START Exercise input

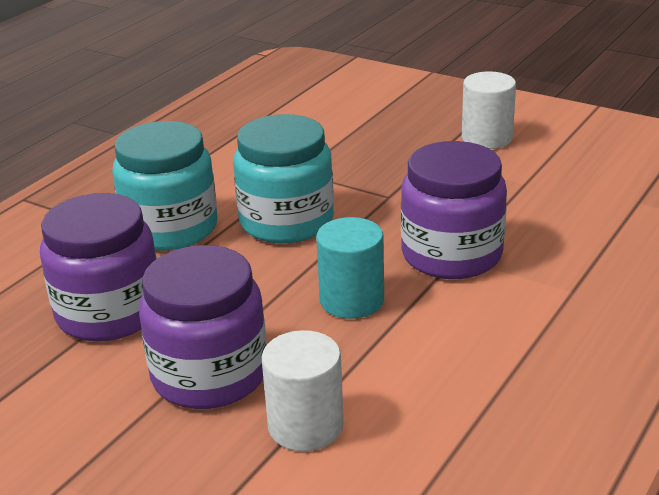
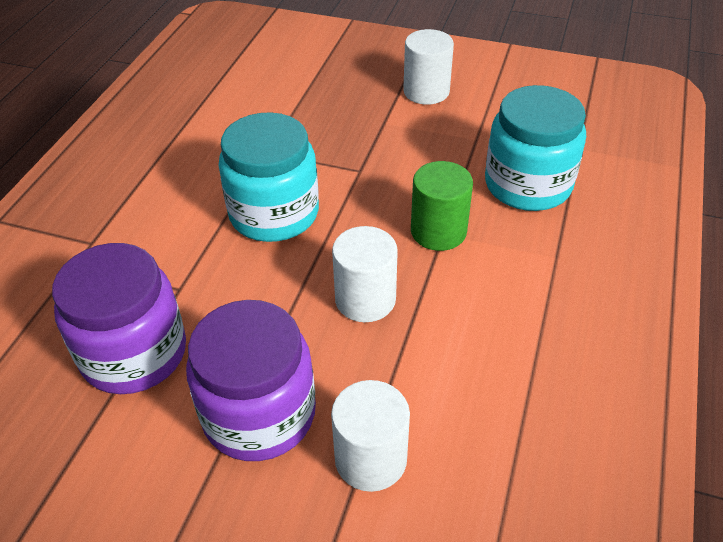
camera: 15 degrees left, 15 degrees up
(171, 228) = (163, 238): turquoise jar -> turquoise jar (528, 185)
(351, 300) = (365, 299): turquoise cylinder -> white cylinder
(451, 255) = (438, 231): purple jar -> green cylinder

END Exercise input
START Exercise input

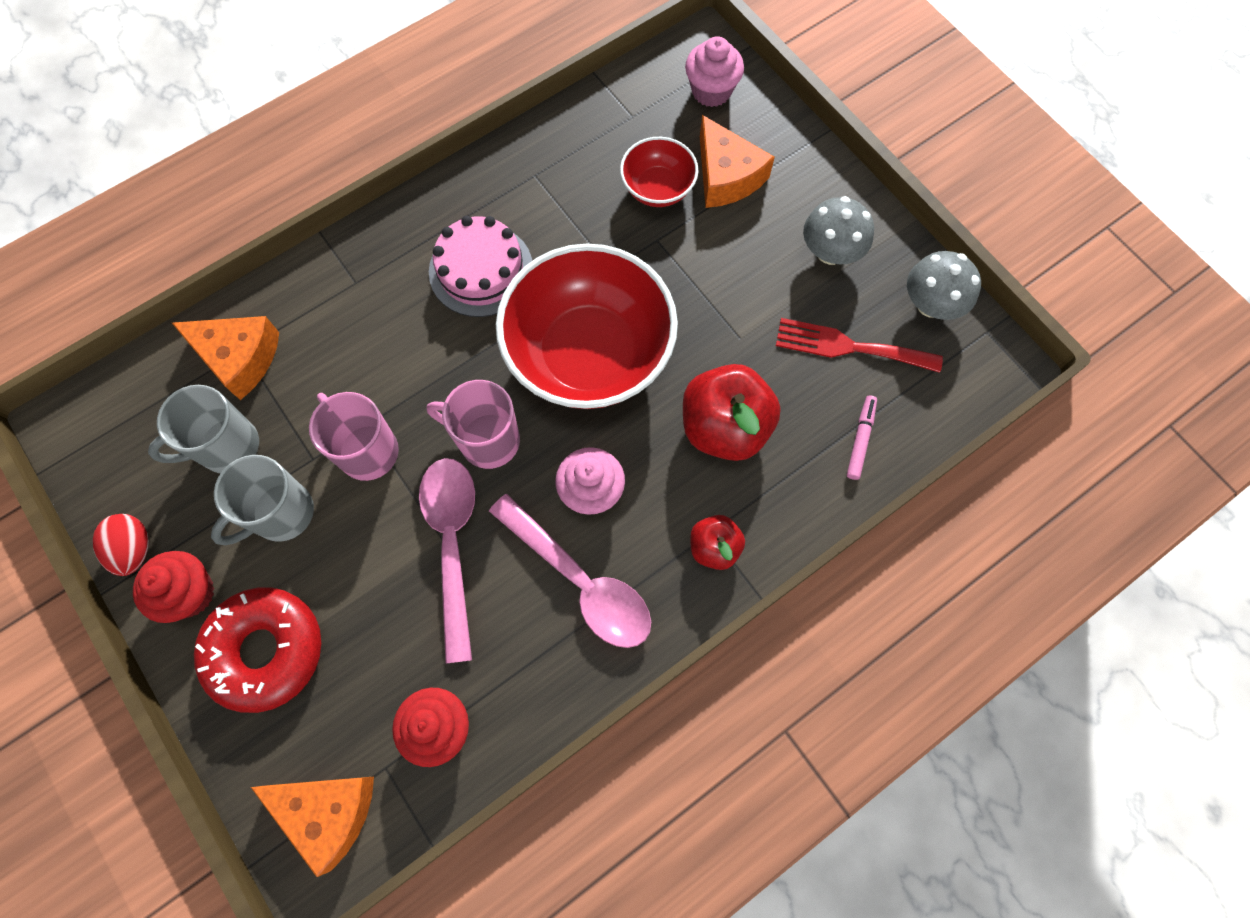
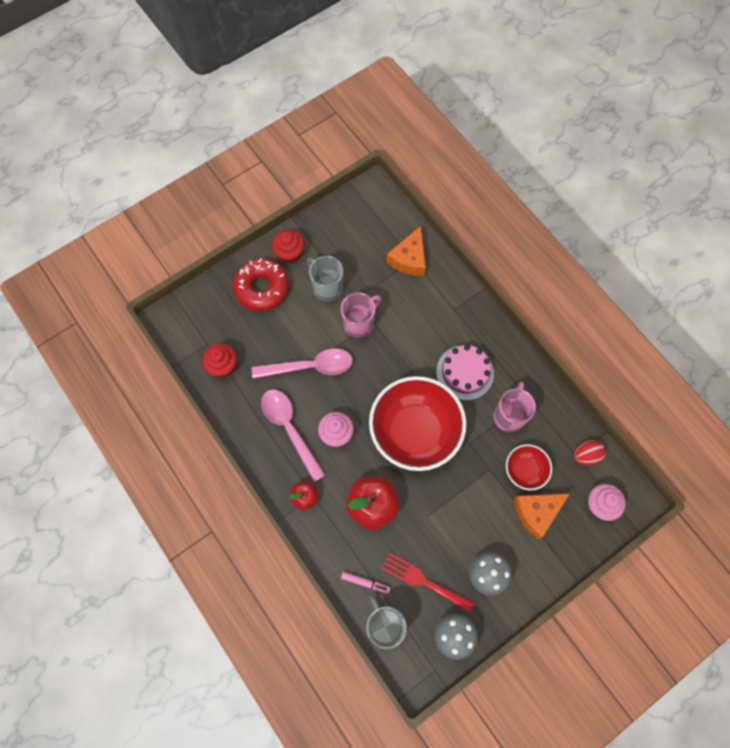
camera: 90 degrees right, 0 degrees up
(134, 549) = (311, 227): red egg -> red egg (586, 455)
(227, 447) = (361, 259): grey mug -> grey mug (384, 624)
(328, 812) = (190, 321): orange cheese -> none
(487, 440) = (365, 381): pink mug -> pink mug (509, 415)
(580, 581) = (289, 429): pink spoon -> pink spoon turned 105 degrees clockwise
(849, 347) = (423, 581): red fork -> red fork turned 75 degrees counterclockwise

END Exercise input
START Exercise input

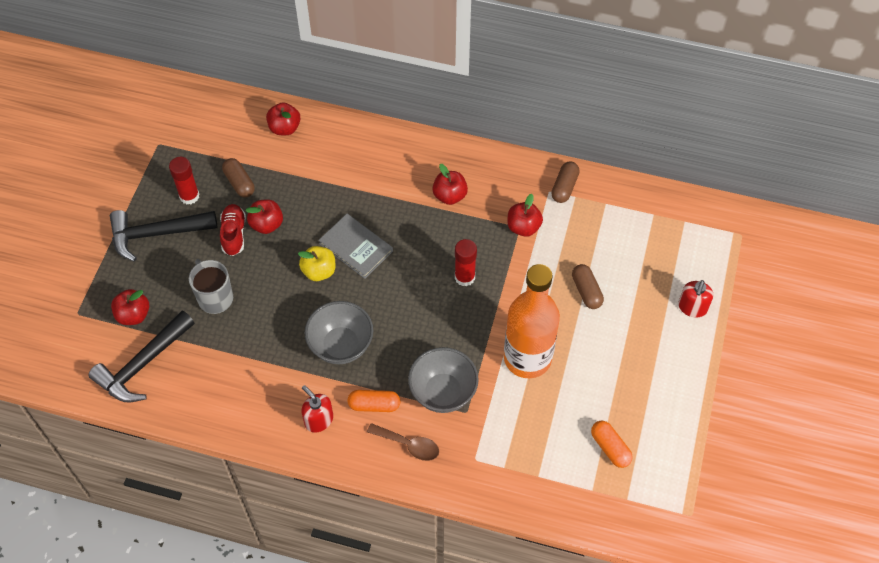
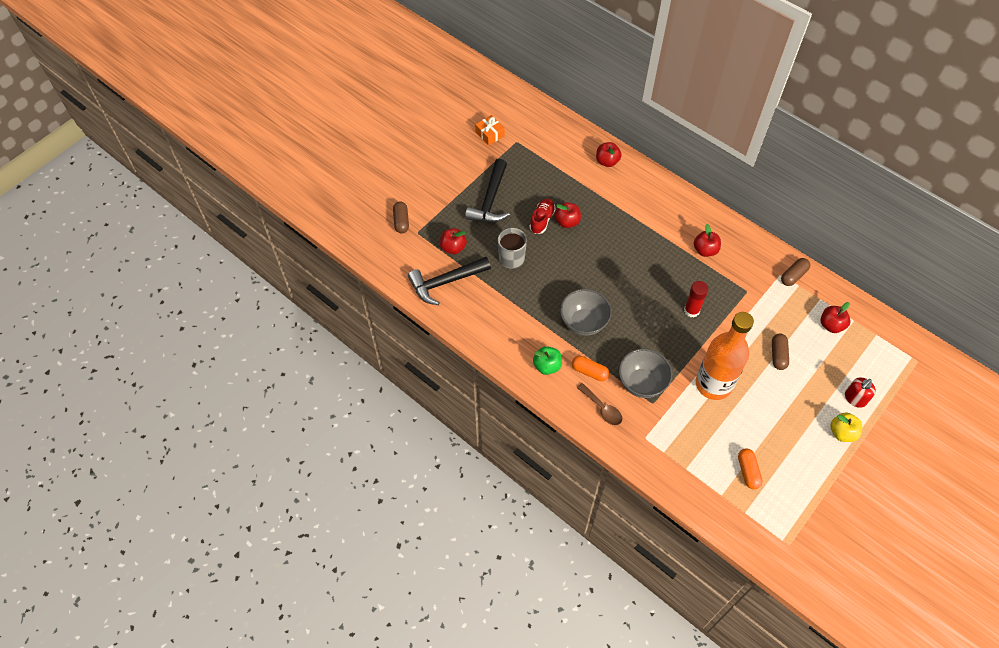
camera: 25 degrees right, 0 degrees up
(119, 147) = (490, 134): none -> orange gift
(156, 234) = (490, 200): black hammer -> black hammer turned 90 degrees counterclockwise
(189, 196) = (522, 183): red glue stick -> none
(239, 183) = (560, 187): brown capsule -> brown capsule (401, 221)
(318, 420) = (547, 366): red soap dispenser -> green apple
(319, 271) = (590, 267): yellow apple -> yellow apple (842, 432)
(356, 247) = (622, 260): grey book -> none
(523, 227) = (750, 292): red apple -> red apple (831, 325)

END Exercise input

• **Exercise**
Using the listing above, show each line with the word "turquoise" in it.

• **Written solution**
(171, 228) = (163, 238): turquoise jar -> turquoise jar (528, 185)
(351, 300) = (365, 299): turquoise cylinder -> white cylinder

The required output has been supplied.